**DATA FOR THIS EXERCISE**
****
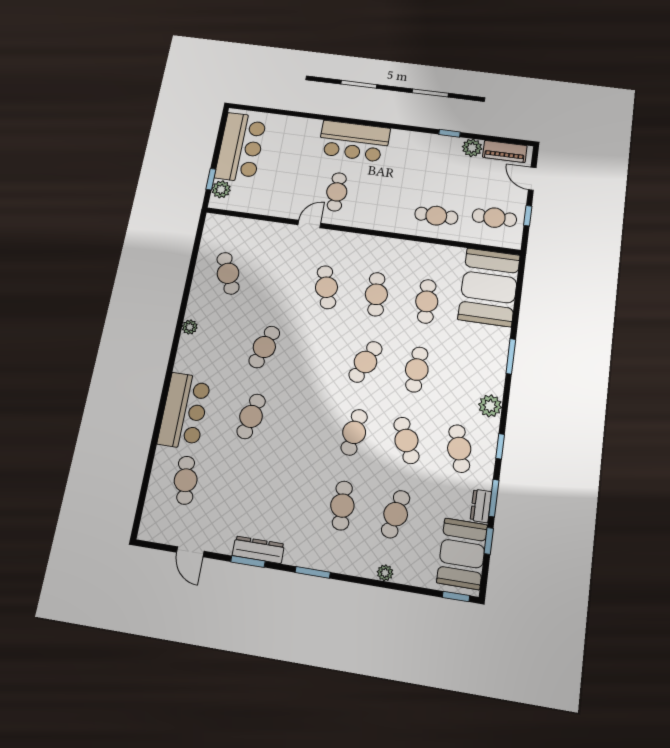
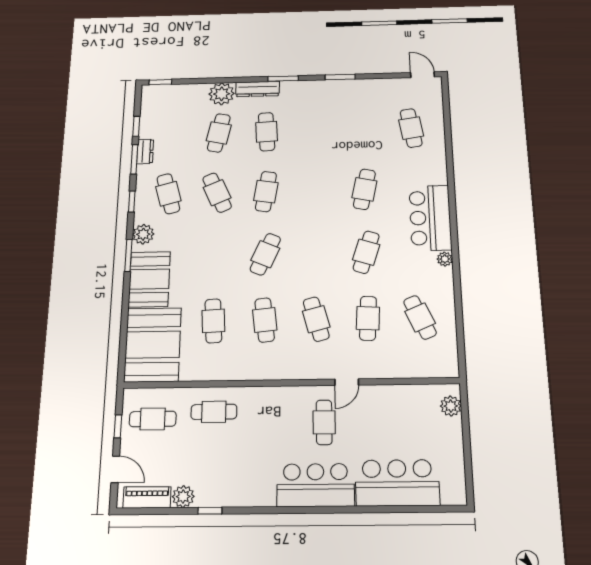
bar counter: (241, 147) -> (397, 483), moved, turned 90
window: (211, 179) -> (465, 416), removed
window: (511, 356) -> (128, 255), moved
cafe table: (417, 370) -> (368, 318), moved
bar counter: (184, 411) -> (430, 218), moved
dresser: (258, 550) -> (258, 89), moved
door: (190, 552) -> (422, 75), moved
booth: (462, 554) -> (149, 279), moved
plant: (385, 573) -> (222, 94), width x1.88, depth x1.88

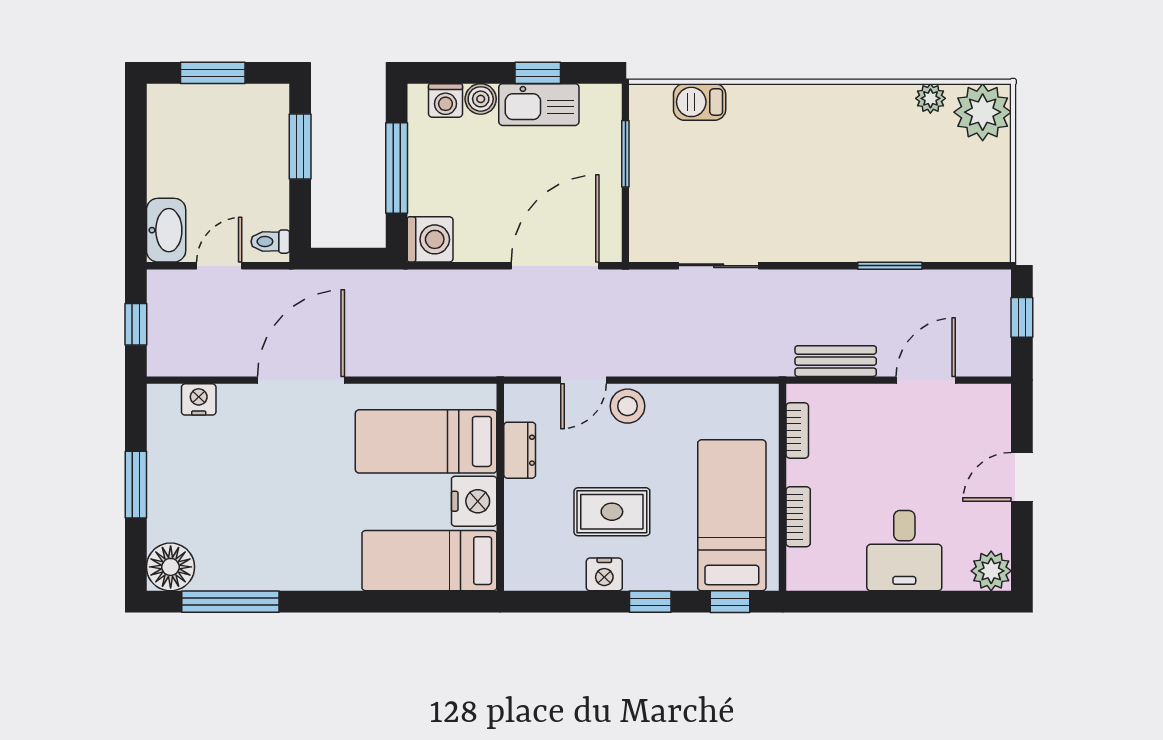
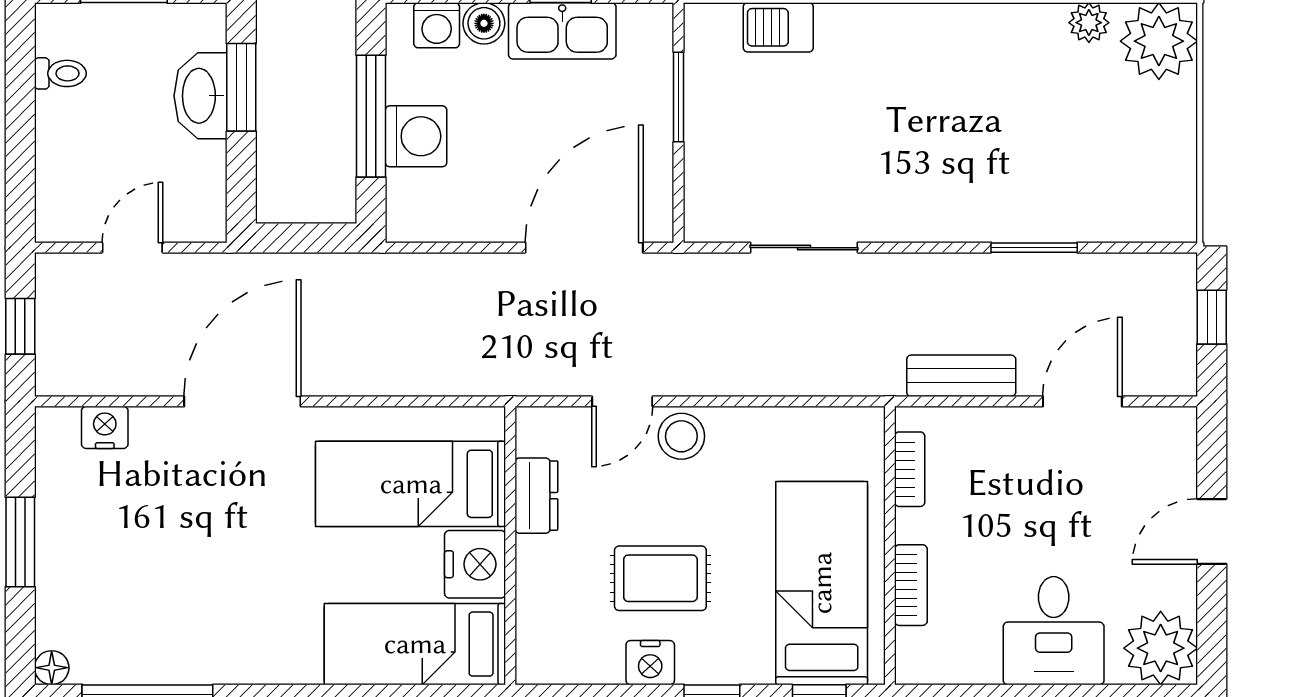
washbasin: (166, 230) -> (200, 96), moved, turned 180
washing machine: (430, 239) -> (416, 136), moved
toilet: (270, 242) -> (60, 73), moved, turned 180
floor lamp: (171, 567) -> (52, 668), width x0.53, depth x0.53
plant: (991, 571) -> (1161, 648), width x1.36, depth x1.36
****
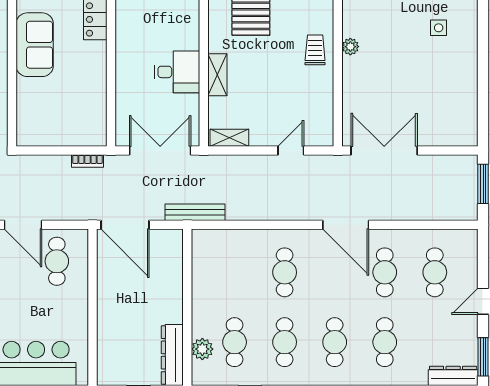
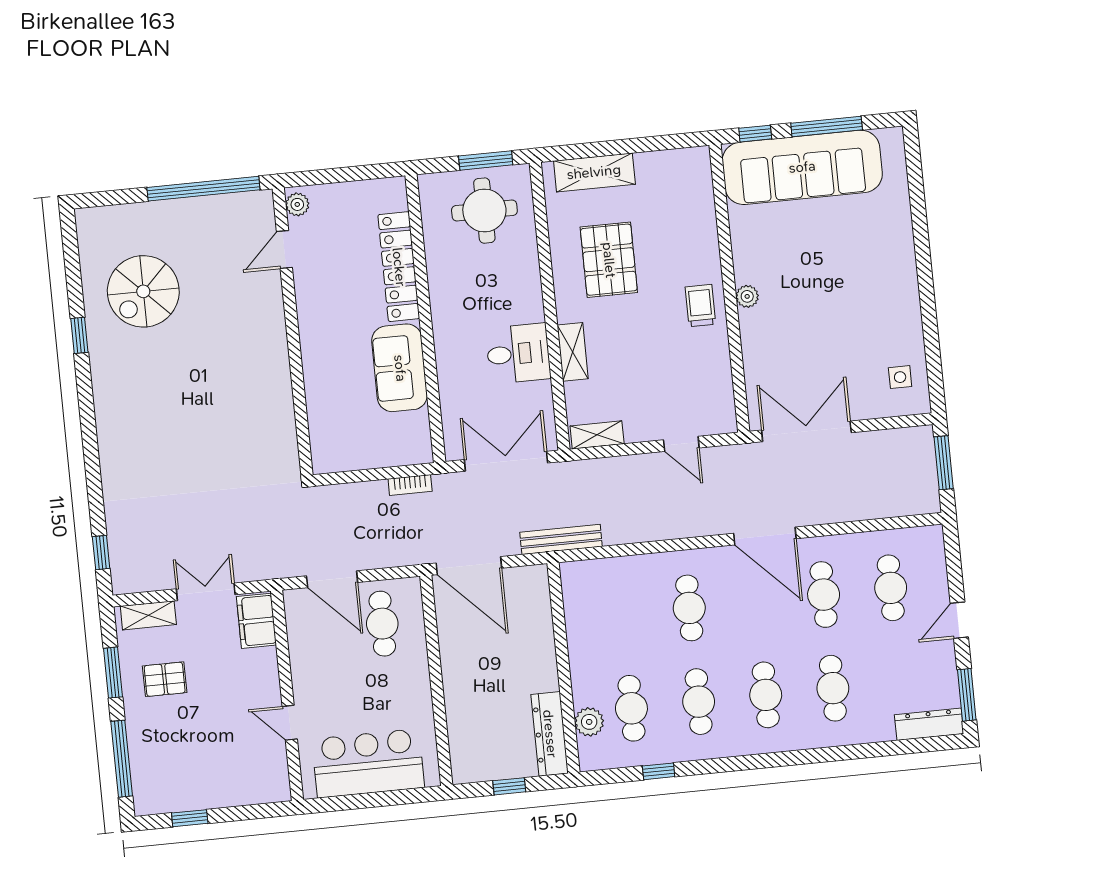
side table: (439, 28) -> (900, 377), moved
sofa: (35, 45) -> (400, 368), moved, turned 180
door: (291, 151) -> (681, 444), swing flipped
****
**ACTION ITEM**
Scan the data for lines with the word "table". Report only how many there are.

**FINAL ANSWER**
2